- Task brief: Copy out every record precisely.

- Provided information:
★ ★ ★ ★
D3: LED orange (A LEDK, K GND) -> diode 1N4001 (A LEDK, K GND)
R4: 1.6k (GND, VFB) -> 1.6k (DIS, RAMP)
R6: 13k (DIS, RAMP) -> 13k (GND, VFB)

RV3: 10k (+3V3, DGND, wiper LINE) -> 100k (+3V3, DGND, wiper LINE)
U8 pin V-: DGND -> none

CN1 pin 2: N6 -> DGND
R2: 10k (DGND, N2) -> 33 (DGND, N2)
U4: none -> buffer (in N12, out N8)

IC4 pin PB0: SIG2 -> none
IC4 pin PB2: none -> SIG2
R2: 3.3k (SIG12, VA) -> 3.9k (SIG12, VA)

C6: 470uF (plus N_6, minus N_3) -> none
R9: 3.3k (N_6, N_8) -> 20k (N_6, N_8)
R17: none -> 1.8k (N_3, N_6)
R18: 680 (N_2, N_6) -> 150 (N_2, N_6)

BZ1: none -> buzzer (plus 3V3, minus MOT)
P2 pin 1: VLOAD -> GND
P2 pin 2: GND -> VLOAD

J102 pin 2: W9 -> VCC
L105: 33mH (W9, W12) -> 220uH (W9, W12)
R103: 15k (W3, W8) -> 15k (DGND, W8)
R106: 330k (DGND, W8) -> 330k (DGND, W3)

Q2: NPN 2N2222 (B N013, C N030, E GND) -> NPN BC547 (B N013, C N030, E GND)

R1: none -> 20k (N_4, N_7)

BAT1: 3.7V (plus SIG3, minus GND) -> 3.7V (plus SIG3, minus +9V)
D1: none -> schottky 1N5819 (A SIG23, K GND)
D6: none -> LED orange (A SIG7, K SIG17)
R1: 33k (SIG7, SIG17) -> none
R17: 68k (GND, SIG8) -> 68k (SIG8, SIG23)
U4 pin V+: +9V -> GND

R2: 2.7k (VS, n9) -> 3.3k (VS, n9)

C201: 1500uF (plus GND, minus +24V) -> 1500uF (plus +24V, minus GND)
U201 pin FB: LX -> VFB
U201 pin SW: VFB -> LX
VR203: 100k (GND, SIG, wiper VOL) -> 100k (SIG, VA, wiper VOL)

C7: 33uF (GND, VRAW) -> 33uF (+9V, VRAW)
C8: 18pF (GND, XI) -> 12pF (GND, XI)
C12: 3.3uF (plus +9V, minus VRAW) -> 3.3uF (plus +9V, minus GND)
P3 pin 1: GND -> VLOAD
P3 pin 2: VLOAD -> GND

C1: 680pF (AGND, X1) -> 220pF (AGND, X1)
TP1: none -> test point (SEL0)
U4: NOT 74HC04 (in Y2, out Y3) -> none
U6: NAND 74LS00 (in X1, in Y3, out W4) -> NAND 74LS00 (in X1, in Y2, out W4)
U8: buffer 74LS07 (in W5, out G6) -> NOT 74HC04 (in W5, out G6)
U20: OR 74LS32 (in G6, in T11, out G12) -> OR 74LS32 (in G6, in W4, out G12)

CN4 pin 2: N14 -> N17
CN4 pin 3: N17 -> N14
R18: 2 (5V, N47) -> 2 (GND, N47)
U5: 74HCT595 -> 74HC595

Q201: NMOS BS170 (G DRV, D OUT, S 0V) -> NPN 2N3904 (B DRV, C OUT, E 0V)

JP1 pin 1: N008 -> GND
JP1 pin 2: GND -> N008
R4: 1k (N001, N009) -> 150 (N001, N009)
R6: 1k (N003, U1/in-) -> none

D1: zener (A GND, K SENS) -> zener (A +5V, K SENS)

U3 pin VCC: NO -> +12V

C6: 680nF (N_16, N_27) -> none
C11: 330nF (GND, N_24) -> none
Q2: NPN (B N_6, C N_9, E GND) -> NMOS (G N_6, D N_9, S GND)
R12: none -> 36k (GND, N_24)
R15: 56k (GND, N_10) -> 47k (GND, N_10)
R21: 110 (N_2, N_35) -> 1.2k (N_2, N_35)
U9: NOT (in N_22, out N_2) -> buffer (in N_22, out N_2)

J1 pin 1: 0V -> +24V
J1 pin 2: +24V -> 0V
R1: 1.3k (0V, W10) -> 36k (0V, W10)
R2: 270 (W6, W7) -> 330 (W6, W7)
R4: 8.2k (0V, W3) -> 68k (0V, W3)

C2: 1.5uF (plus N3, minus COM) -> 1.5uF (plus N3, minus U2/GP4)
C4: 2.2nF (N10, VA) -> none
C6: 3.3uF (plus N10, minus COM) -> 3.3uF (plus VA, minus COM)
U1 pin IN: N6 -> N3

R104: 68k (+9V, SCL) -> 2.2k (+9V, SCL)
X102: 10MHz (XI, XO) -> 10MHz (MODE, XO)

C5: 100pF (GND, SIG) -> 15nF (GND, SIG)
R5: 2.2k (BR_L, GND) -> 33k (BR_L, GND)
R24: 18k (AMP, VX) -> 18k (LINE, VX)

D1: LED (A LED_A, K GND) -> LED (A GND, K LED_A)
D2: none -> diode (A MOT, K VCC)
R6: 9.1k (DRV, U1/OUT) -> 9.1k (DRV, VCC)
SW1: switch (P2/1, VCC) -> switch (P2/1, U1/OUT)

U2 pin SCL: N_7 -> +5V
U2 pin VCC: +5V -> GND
★ ★ ★ ★
- Problem solution:
D3: LED orange (A LEDK, K GND) -> diode 1N4001 (A LEDK, K GND)
R4: 1.6k (GND, VFB) -> 1.6k (DIS, RAMP)
R6: 13k (DIS, RAMP) -> 13k (GND, VFB)

RV3: 10k (+3V3, DGND, wiper LINE) -> 100k (+3V3, DGND, wiper LINE)
U8 pin V-: DGND -> none

CN1 pin 2: N6 -> DGND
R2: 10k (DGND, N2) -> 33 (DGND, N2)
U4: none -> buffer (in N12, out N8)

IC4 pin PB0: SIG2 -> none
IC4 pin PB2: none -> SIG2
R2: 3.3k (SIG12, VA) -> 3.9k (SIG12, VA)

C6: 470uF (plus N_6, minus N_3) -> none
R9: 3.3k (N_6, N_8) -> 20k (N_6, N_8)
R17: none -> 1.8k (N_3, N_6)
R18: 680 (N_2, N_6) -> 150 (N_2, N_6)

BZ1: none -> buzzer (plus 3V3, minus MOT)
P2 pin 1: VLOAD -> GND
P2 pin 2: GND -> VLOAD

J102 pin 2: W9 -> VCC
L105: 33mH (W9, W12) -> 220uH (W9, W12)
R103: 15k (W3, W8) -> 15k (DGND, W8)
R106: 330k (DGND, W8) -> 330k (DGND, W3)

Q2: NPN 2N2222 (B N013, C N030, E GND) -> NPN BC547 (B N013, C N030, E GND)

R1: none -> 20k (N_4, N_7)

BAT1: 3.7V (plus SIG3, minus GND) -> 3.7V (plus SIG3, minus +9V)
D1: none -> schottky 1N5819 (A SIG23, K GND)
D6: none -> LED orange (A SIG7, K SIG17)
R1: 33k (SIG7, SIG17) -> none
R17: 68k (GND, SIG8) -> 68k (SIG8, SIG23)
U4 pin V+: +9V -> GND

R2: 2.7k (VS, n9) -> 3.3k (VS, n9)

C201: 1500uF (plus GND, minus +24V) -> 1500uF (plus +24V, minus GND)
U201 pin FB: LX -> VFB
U201 pin SW: VFB -> LX
VR203: 100k (GND, SIG, wiper VOL) -> 100k (SIG, VA, wiper VOL)

C7: 33uF (GND, VRAW) -> 33uF (+9V, VRAW)
C8: 18pF (GND, XI) -> 12pF (GND, XI)
C12: 3.3uF (plus +9V, minus VRAW) -> 3.3uF (plus +9V, minus GND)
P3 pin 1: GND -> VLOAD
P3 pin 2: VLOAD -> GND

C1: 680pF (AGND, X1) -> 220pF (AGND, X1)
TP1: none -> test point (SEL0)
U4: NOT 74HC04 (in Y2, out Y3) -> none
U6: NAND 74LS00 (in X1, in Y3, out W4) -> NAND 74LS00 (in X1, in Y2, out W4)
U8: buffer 74LS07 (in W5, out G6) -> NOT 74HC04 (in W5, out G6)
U20: OR 74LS32 (in G6, in T11, out G12) -> OR 74LS32 (in G6, in W4, out G12)

CN4 pin 2: N14 -> N17
CN4 pin 3: N17 -> N14
R18: 2 (5V, N47) -> 2 (GND, N47)
U5: 74HCT595 -> 74HC595

Q201: NMOS BS170 (G DRV, D OUT, S 0V) -> NPN 2N3904 (B DRV, C OUT, E 0V)

JP1 pin 1: N008 -> GND
JP1 pin 2: GND -> N008
R4: 1k (N001, N009) -> 150 (N001, N009)
R6: 1k (N003, U1/in-) -> none

D1: zener (A GND, K SENS) -> zener (A +5V, K SENS)

U3 pin VCC: NO -> +12V

C6: 680nF (N_16, N_27) -> none
C11: 330nF (GND, N_24) -> none
Q2: NPN (B N_6, C N_9, E GND) -> NMOS (G N_6, D N_9, S GND)
R12: none -> 36k (GND, N_24)
R15: 56k (GND, N_10) -> 47k (GND, N_10)
R21: 110 (N_2, N_35) -> 1.2k (N_2, N_35)
U9: NOT (in N_22, out N_2) -> buffer (in N_22, out N_2)

J1 pin 1: 0V -> +24V
J1 pin 2: +24V -> 0V
R1: 1.3k (0V, W10) -> 36k (0V, W10)
R2: 270 (W6, W7) -> 330 (W6, W7)
R4: 8.2k (0V, W3) -> 68k (0V, W3)

C2: 1.5uF (plus N3, minus COM) -> 1.5uF (plus N3, minus U2/GP4)
C4: 2.2nF (N10, VA) -> none
C6: 3.3uF (plus N10, minus COM) -> 3.3uF (plus VA, minus COM)
U1 pin IN: N6 -> N3

R104: 68k (+9V, SCL) -> 2.2k (+9V, SCL)
X102: 10MHz (XI, XO) -> 10MHz (MODE, XO)

C5: 100pF (GND, SIG) -> 15nF (GND, SIG)
R5: 2.2k (BR_L, GND) -> 33k (BR_L, GND)
R24: 18k (AMP, VX) -> 18k (LINE, VX)

D1: LED (A LED_A, K GND) -> LED (A GND, K LED_A)
D2: none -> diode (A MOT, K VCC)
R6: 9.1k (DRV, U1/OUT) -> 9.1k (DRV, VCC)
SW1: switch (P2/1, VCC) -> switch (P2/1, U1/OUT)

U2 pin SCL: N_7 -> +5V
U2 pin VCC: +5V -> GND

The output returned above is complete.